Multi-step shape changes:

+--

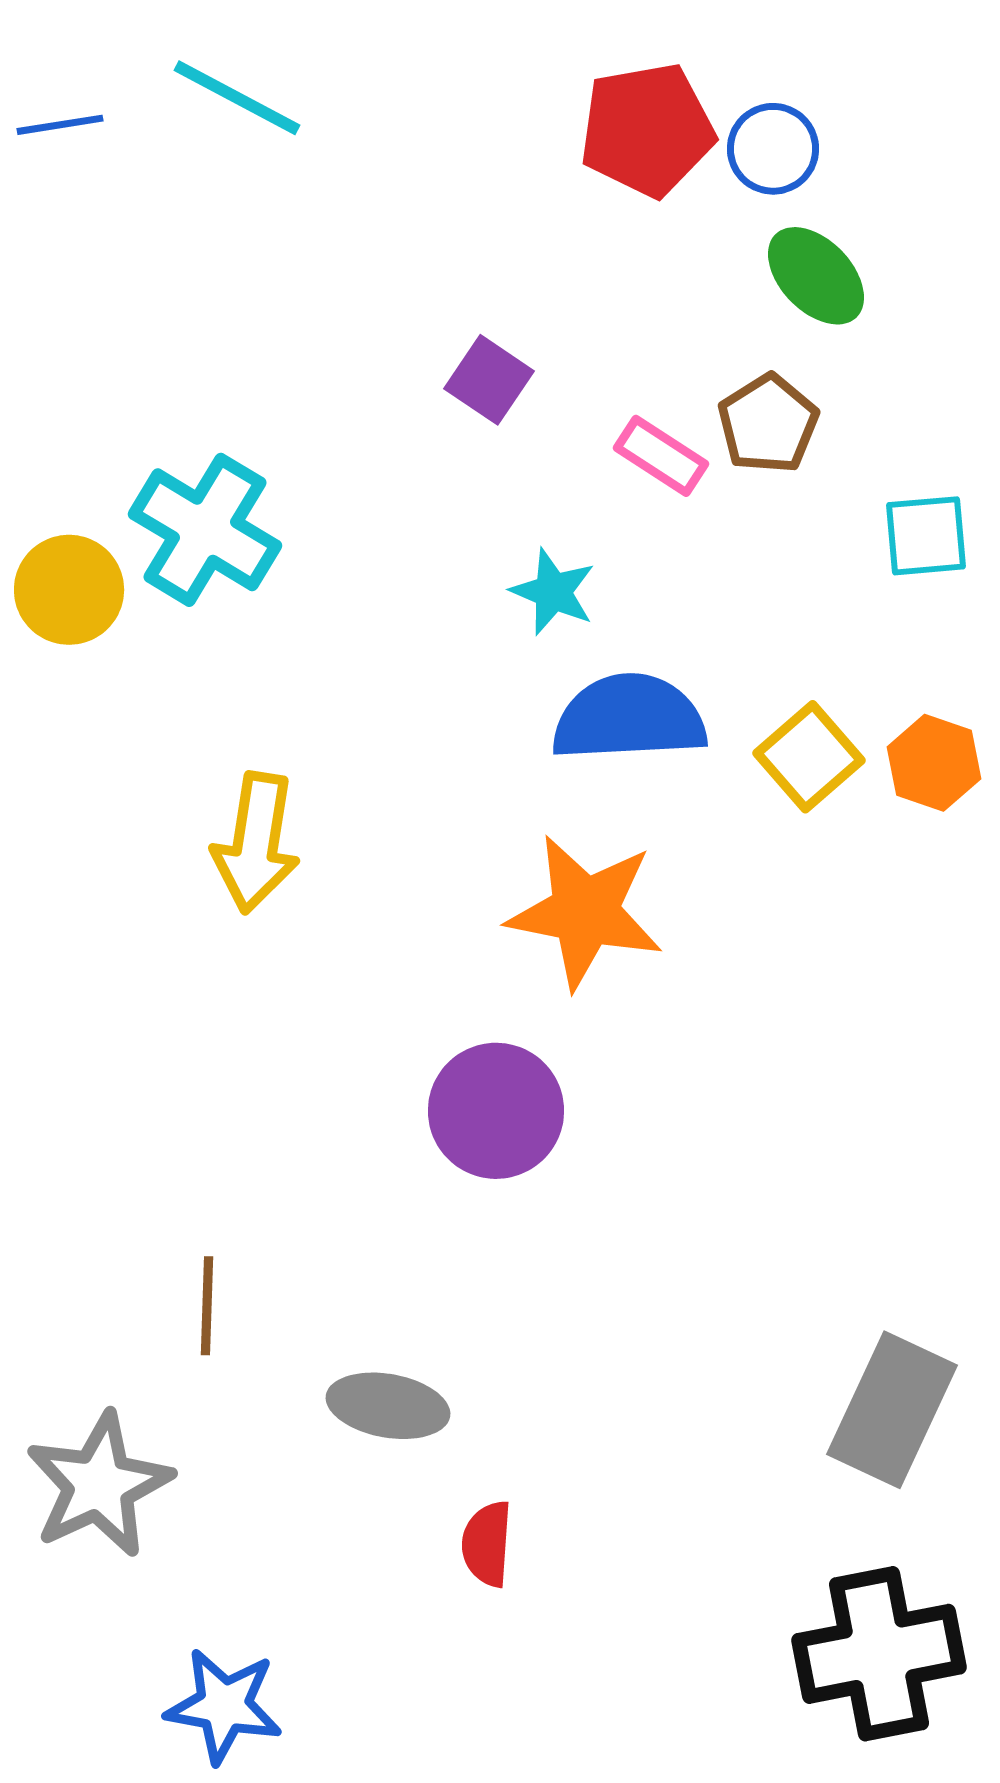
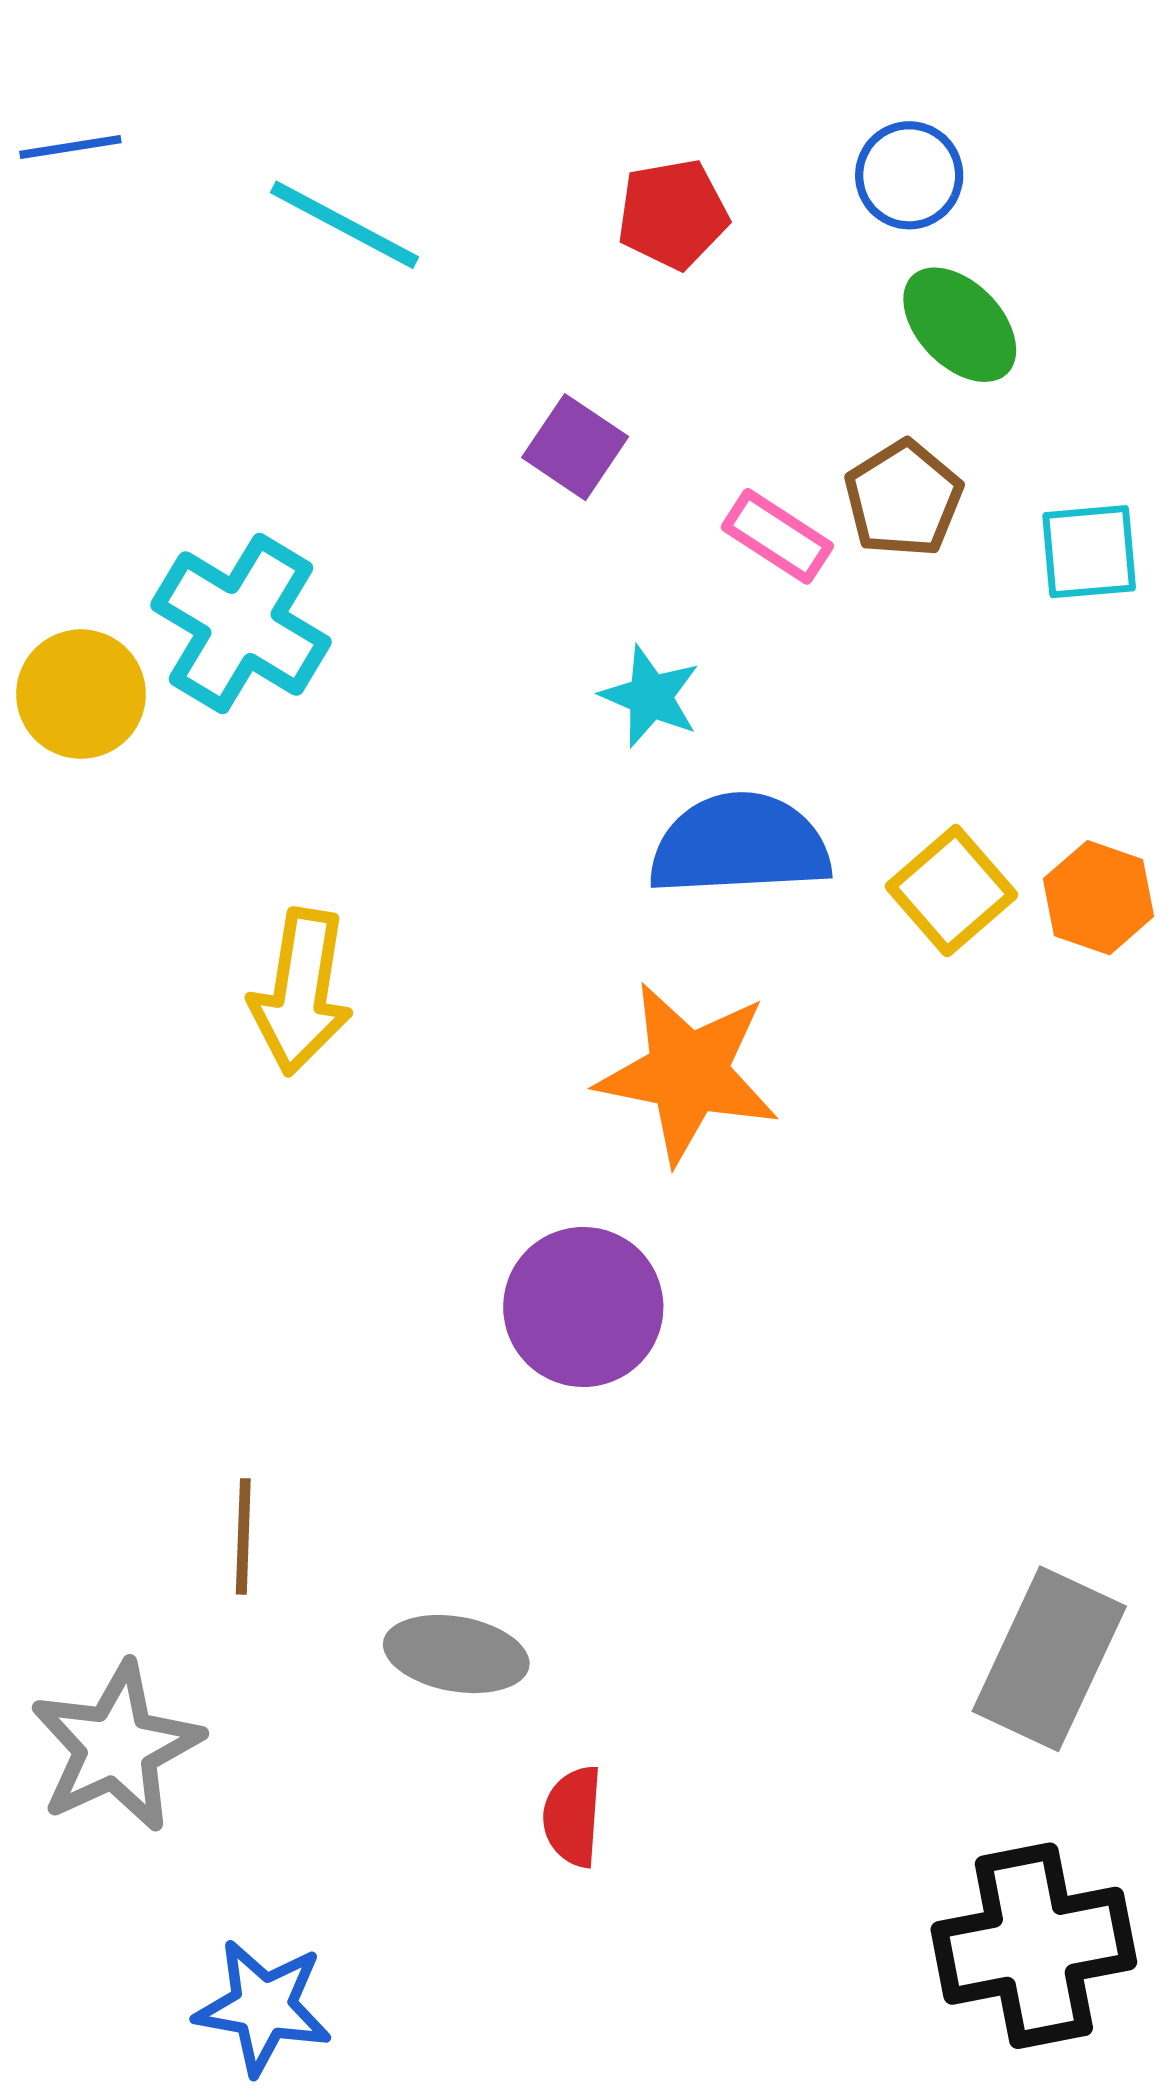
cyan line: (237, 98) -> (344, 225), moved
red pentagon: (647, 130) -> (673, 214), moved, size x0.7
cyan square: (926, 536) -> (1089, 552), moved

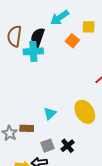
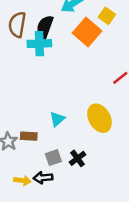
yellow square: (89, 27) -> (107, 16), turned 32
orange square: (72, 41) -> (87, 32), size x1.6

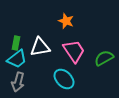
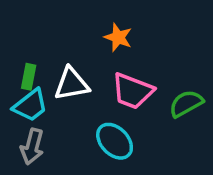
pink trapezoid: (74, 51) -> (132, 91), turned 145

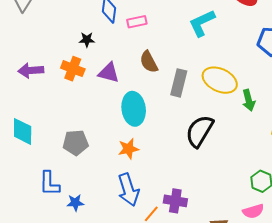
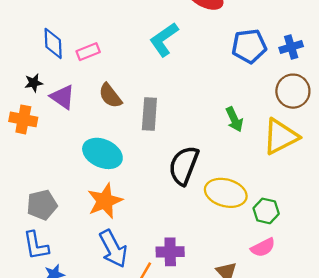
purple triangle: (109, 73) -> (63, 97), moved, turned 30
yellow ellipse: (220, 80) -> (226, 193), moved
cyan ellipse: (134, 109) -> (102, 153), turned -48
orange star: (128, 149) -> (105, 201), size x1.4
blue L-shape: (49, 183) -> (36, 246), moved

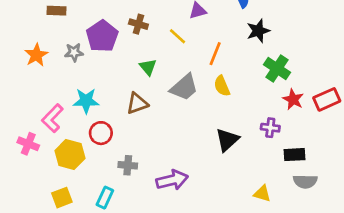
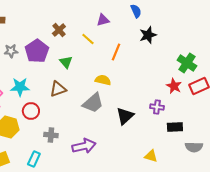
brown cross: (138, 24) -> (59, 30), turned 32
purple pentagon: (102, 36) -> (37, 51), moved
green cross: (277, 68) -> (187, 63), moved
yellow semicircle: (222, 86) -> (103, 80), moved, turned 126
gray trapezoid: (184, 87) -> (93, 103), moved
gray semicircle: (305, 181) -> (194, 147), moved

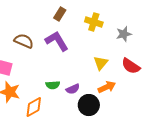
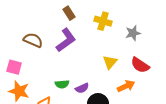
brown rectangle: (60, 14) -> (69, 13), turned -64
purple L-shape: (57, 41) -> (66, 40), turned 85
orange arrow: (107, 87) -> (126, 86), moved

+--

## DIRECTIONS FOR THIS TASK
Transcribe exactly each line of the records from the start up to and including the one with "purple pentagon: (102, 36) -> (37, 51), moved", and leave out every picture.

## OUTPUT OF THE EXERCISE
cyan line: (237, 98) -> (344, 225), moved
red pentagon: (647, 130) -> (673, 214), moved, size x0.7
cyan square: (926, 536) -> (1089, 552), moved

yellow square: (89, 27) -> (107, 16), turned 32
orange square: (72, 41) -> (87, 32), size x1.6

pink trapezoid: (74, 51) -> (132, 91), turned 145

purple triangle: (109, 73) -> (63, 97), moved, turned 30
yellow ellipse: (220, 80) -> (226, 193), moved
cyan ellipse: (134, 109) -> (102, 153), turned -48
orange star: (128, 149) -> (105, 201), size x1.4
blue L-shape: (49, 183) -> (36, 246), moved

brown cross: (138, 24) -> (59, 30), turned 32
purple pentagon: (102, 36) -> (37, 51), moved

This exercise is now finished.